Aim:
Retype every line of the listing below word for word, omitting the pictures.

Extracted data entries:
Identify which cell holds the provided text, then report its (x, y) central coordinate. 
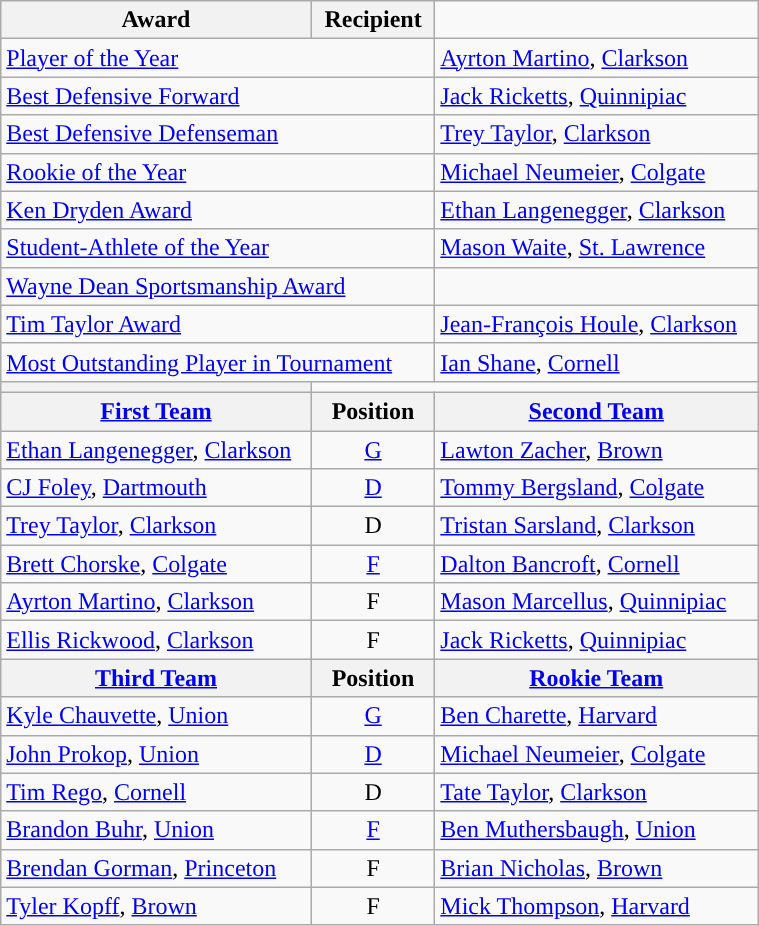
Tommy Bergsland, Colgate (596, 488)
Ellis Rickwood, Clarkson (156, 640)
Mick Thompson, Harvard (596, 906)
Second Team (596, 411)
Best Defensive Defenseman (218, 134)
Brendan Gorman, Princeton (156, 868)
Jean-François Houle, Clarkson (596, 324)
Lawton Zacher, Brown (596, 449)
Tate Taylor, Clarkson (596, 792)
Rookie Team (596, 678)
CJ Foley, Dartmouth (156, 488)
Tristan Sarsland, Clarkson (596, 526)
Mason Marcellus, Quinnipiac (596, 602)
Brandon Buhr, Union (156, 830)
Tyler Kopff, Brown (156, 906)
Mason Waite, St. Lawrence (596, 248)
Most Outstanding Player in Tournament (218, 362)
First Team (156, 411)
Brett Chorske, Colgate (156, 564)
Wayne Dean Sportsmanship Award (218, 286)
Dalton Bancroft, Cornell (596, 564)
Tim Taylor Award (218, 324)
Ben Muthersbaugh, Union (596, 830)
Student-Athlete of the Year (218, 248)
Award (156, 20)
Player of the Year (218, 58)
Kyle Chauvette, Union (156, 716)
Ken Dryden Award (218, 210)
John Prokop, Union (156, 754)
Rookie of the Year (218, 172)
Brian Nicholas, Brown (596, 868)
Tim Rego, Cornell (156, 792)
Third Team (156, 678)
Best Defensive Forward (218, 96)
Ben Charette, Harvard (596, 716)
Ian Shane, Cornell (596, 362)
Recipient (373, 20)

Task result:
Identify which cell holds the provided text, then report its (x, y) central coordinate. 
Tommy Bergsland, Colgate (596, 488)
Ellis Rickwood, Clarkson (156, 640)
Mick Thompson, Harvard (596, 906)
Second Team (596, 411)
Best Defensive Defenseman (218, 134)
Brendan Gorman, Princeton (156, 868)
Jean-François Houle, Clarkson (596, 324)
Lawton Zacher, Brown (596, 449)
Tate Taylor, Clarkson (596, 792)
Rookie Team (596, 678)
CJ Foley, Dartmouth (156, 488)
Tristan Sarsland, Clarkson (596, 526)
Mason Marcellus, Quinnipiac (596, 602)
Brandon Buhr, Union (156, 830)
Tyler Kopff, Brown (156, 906)
Mason Waite, St. Lawrence (596, 248)
Most Outstanding Player in Tournament (218, 362)
First Team (156, 411)
Brett Chorske, Colgate (156, 564)
Wayne Dean Sportsmanship Award (218, 286)
Dalton Bancroft, Cornell (596, 564)
Tim Taylor Award (218, 324)
Ben Muthersbaugh, Union (596, 830)
Student-Athlete of the Year (218, 248)
Award (156, 20)
Player of the Year (218, 58)
Kyle Chauvette, Union (156, 716)
Ken Dryden Award (218, 210)
John Prokop, Union (156, 754)
Rookie of the Year (218, 172)
Brian Nicholas, Brown (596, 868)
Tim Rego, Cornell (156, 792)
Third Team (156, 678)
Best Defensive Forward (218, 96)
Ben Charette, Harvard (596, 716)
Ian Shane, Cornell (596, 362)
Recipient (373, 20)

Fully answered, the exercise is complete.